# ASSIGNED TASK
Please report every line from the material that contains the word "brown".

# TASK INPUTS
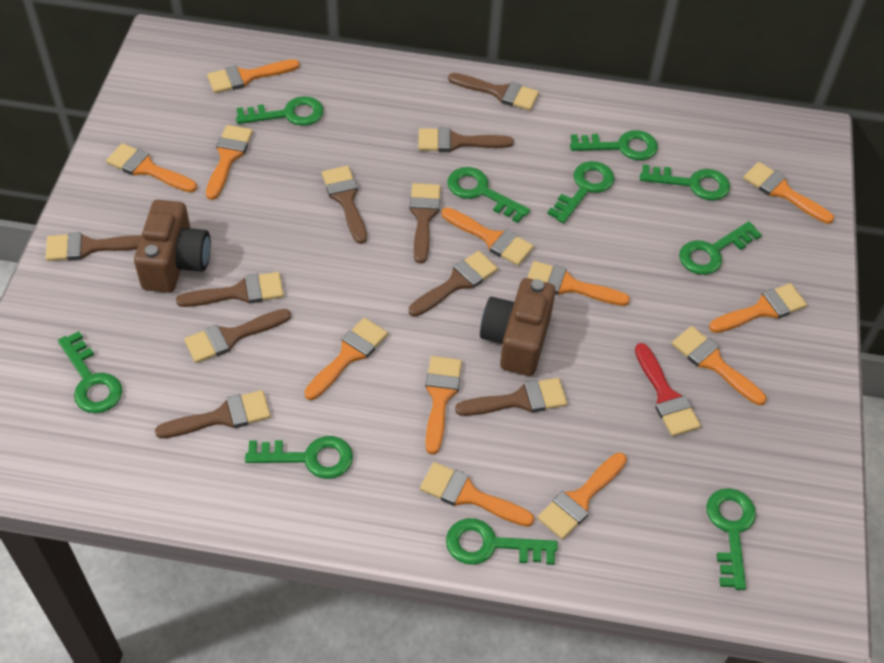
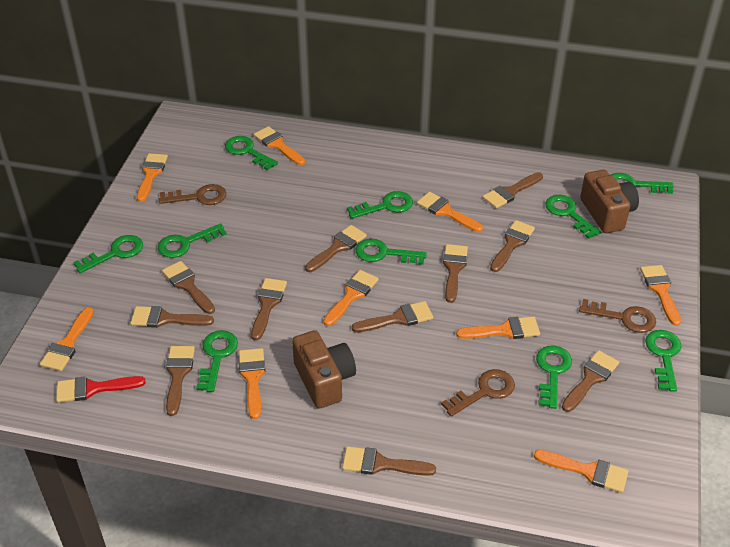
brown brush: 10 -> 11
brown key: 0 -> 3
orange brush: 12 -> 9

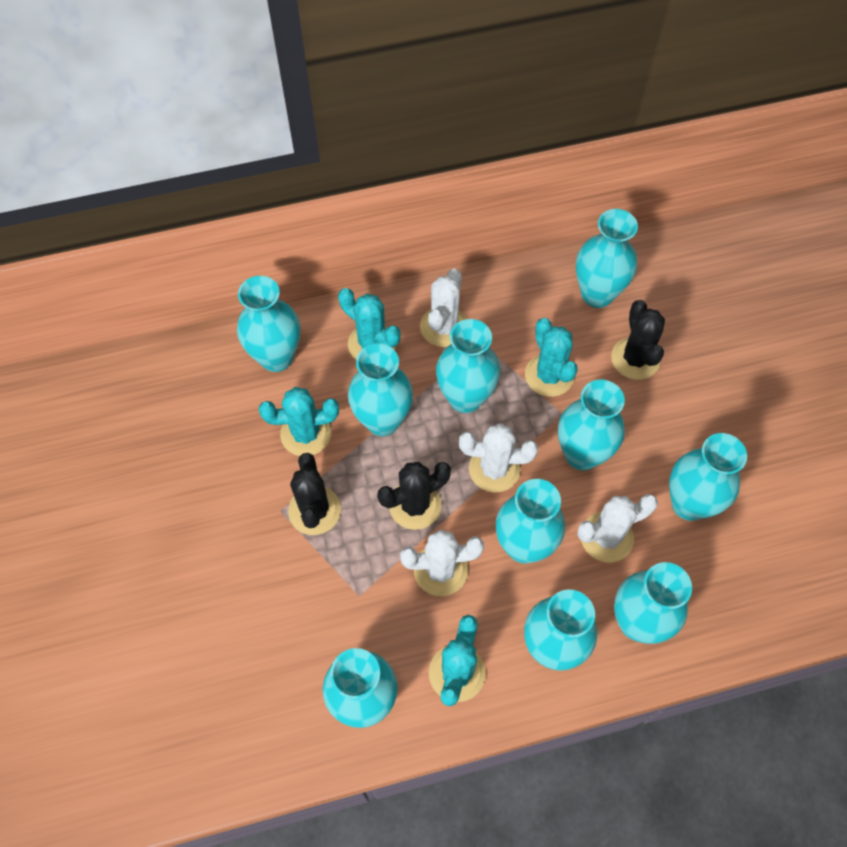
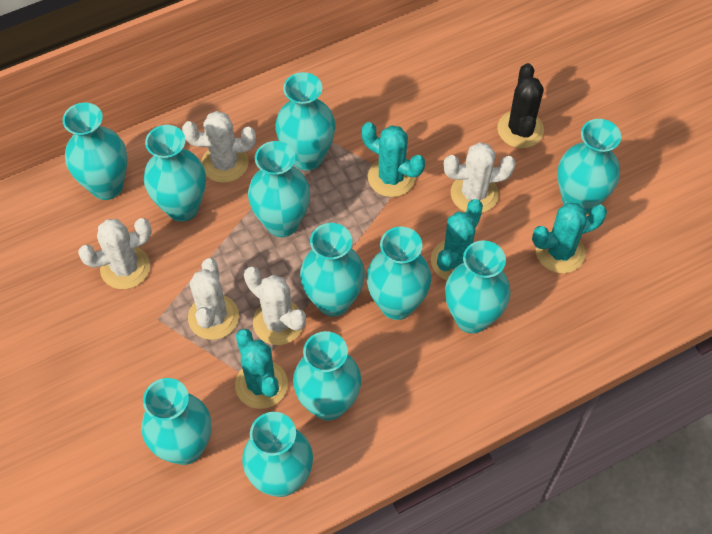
black cactus: 3 -> 1
turquoise vase: 10 -> 11
white cactus: 4 -> 5

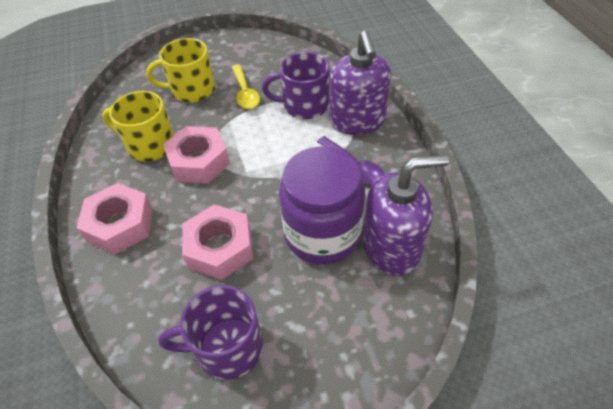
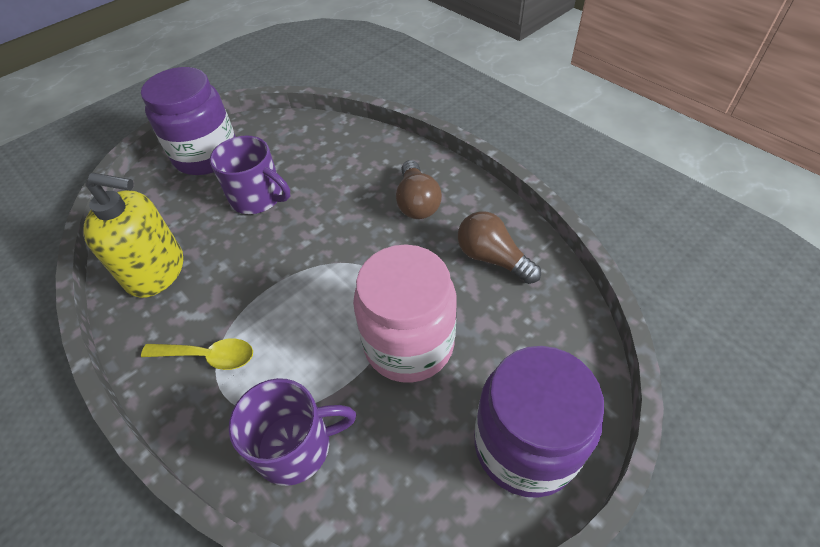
brown light bulb: 0 -> 2
pink jar: 0 -> 1
pink nut: 3 -> 0
purple jar: 1 -> 2
purple soap dispenser: 2 -> 0
purple spoon: 1 -> 0
yellow mug: 2 -> 0
yellow soap dispenser: 0 -> 1

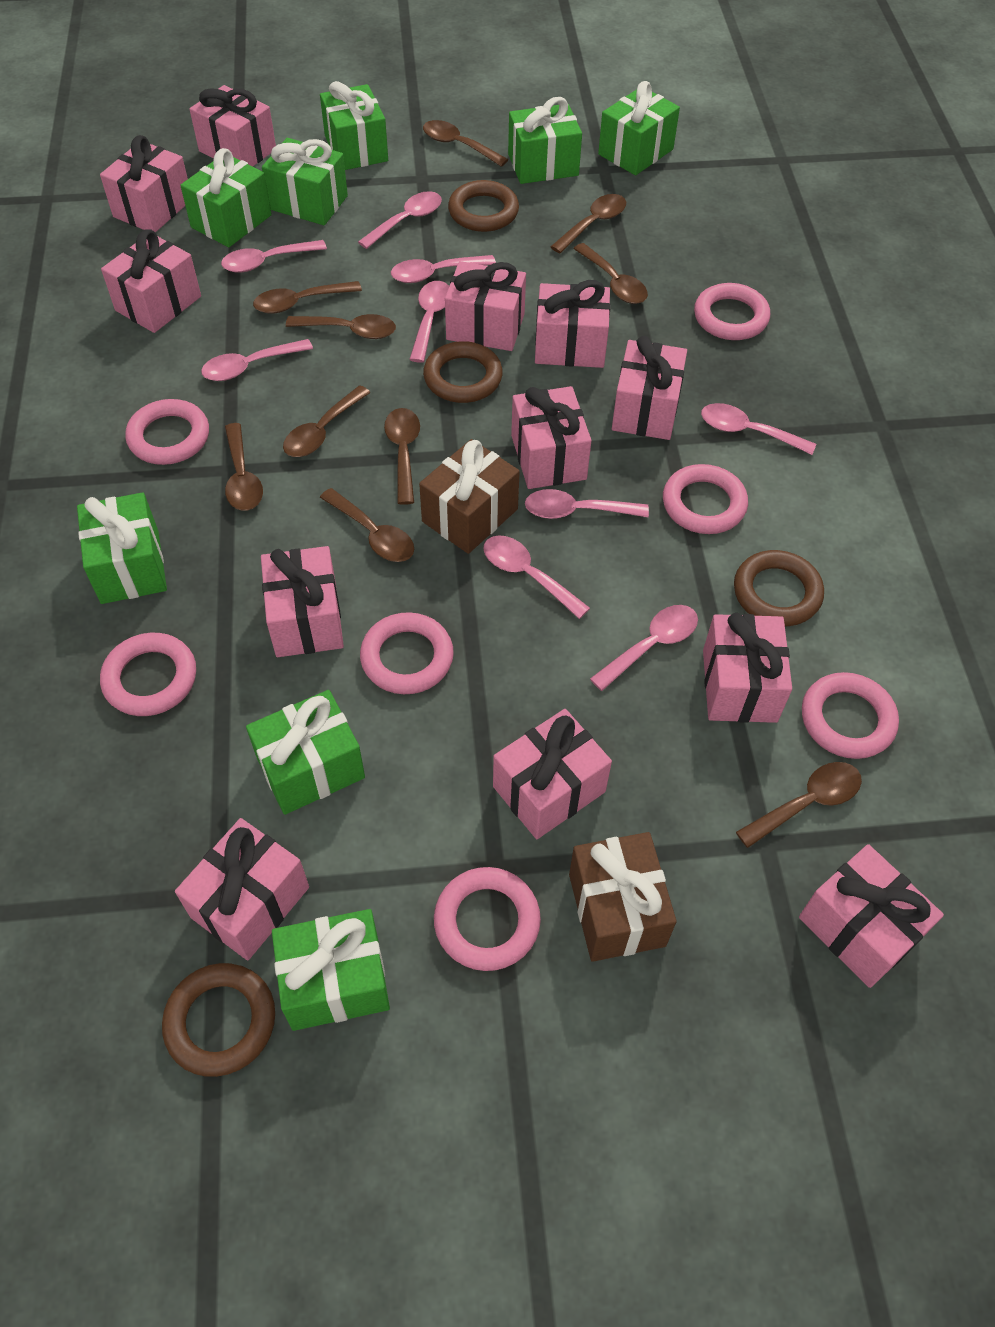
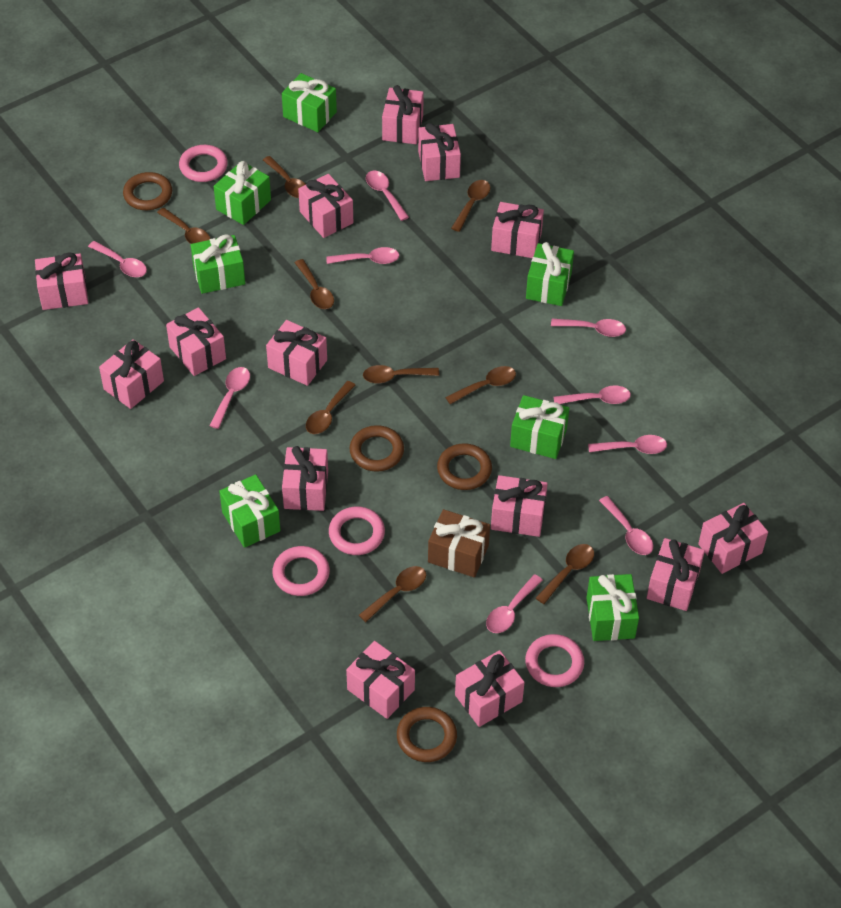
brown gift: 2 -> 1
brown spoon: 10 -> 9
green gift: 8 -> 7
pink gift: 12 -> 14
pink ring: 7 -> 4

# WRITTEN SOLUTION
brown brush: 10 -> 11
brown key: 0 -> 3
brown light bulb: 0 -> 2
brown gift: 2 -> 1
brown spoon: 10 -> 9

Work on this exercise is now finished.